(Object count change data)
* * *

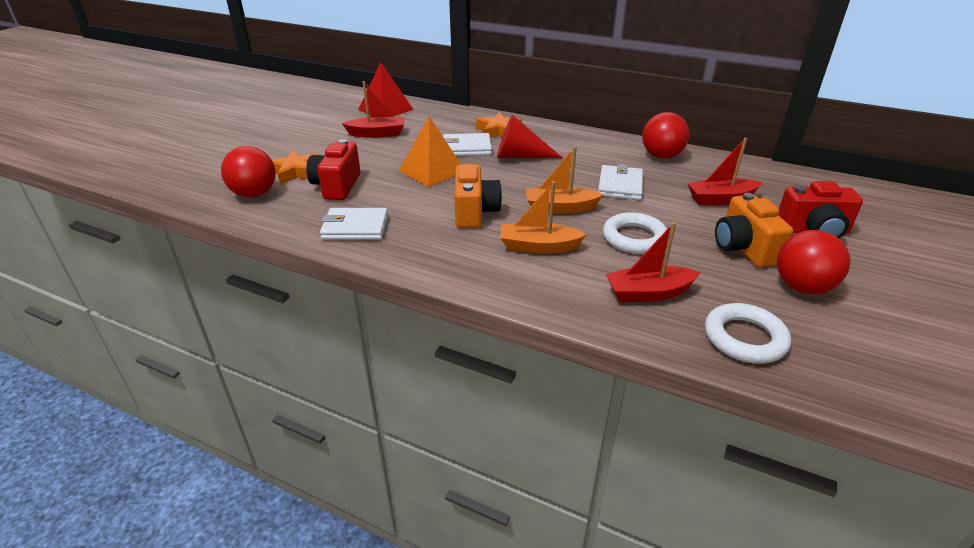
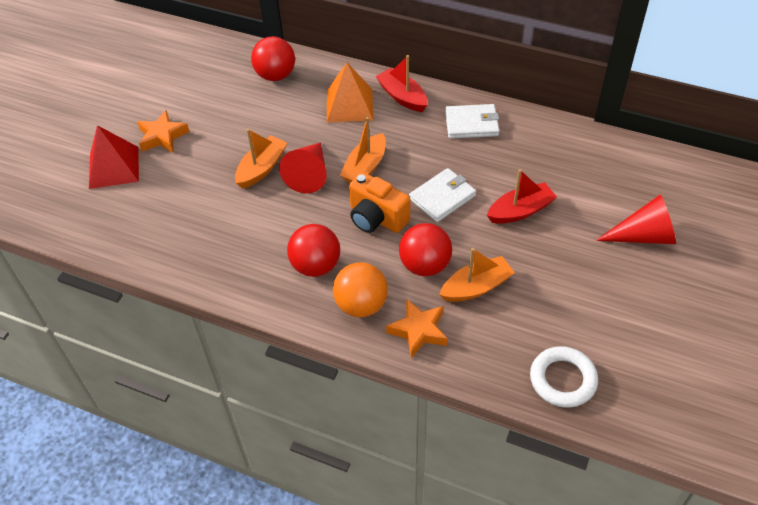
orange ball: none = 0 -> [333,262,388,317] = 1
orange boat: [500,181,587,254] [526,146,604,214] = 2 -> [235,129,287,189] [340,117,386,183] [439,248,515,302] = 3
orange camera: [454,164,502,228] [715,193,793,267] = 2 -> [349,172,410,233] = 1
red boat: [342,81,405,138] [606,222,700,302] [687,138,762,205] = 3 -> [375,55,427,112] [487,169,557,224] = 2
red camera: [306,139,360,200] [778,181,863,238] = 2 -> none = 0
red cone: [497,115,563,158] = 1 -> [279,142,327,194] [596,195,676,244] = 2
white ring: [603,212,669,254] [705,303,791,363] = 2 -> [530,346,598,408] = 1
white wallet: [320,208,388,240] [443,133,492,156] [598,164,643,200] = 3 -> [409,168,476,222] [445,104,500,139] = 2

* * *

Images stay out; the entries above are to be printed exactly.

orange ball: none = 0 -> [333,262,388,317] = 1
orange boat: [500,181,587,254] [526,146,604,214] = 2 -> [235,129,287,189] [340,117,386,183] [439,248,515,302] = 3
orange camera: [454,164,502,228] [715,193,793,267] = 2 -> [349,172,410,233] = 1
red boat: [342,81,405,138] [606,222,700,302] [687,138,762,205] = 3 -> [375,55,427,112] [487,169,557,224] = 2
red camera: [306,139,360,200] [778,181,863,238] = 2 -> none = 0
red cone: [497,115,563,158] = 1 -> [279,142,327,194] [596,195,676,244] = 2
white ring: [603,212,669,254] [705,303,791,363] = 2 -> [530,346,598,408] = 1
white wallet: [320,208,388,240] [443,133,492,156] [598,164,643,200] = 3 -> [409,168,476,222] [445,104,500,139] = 2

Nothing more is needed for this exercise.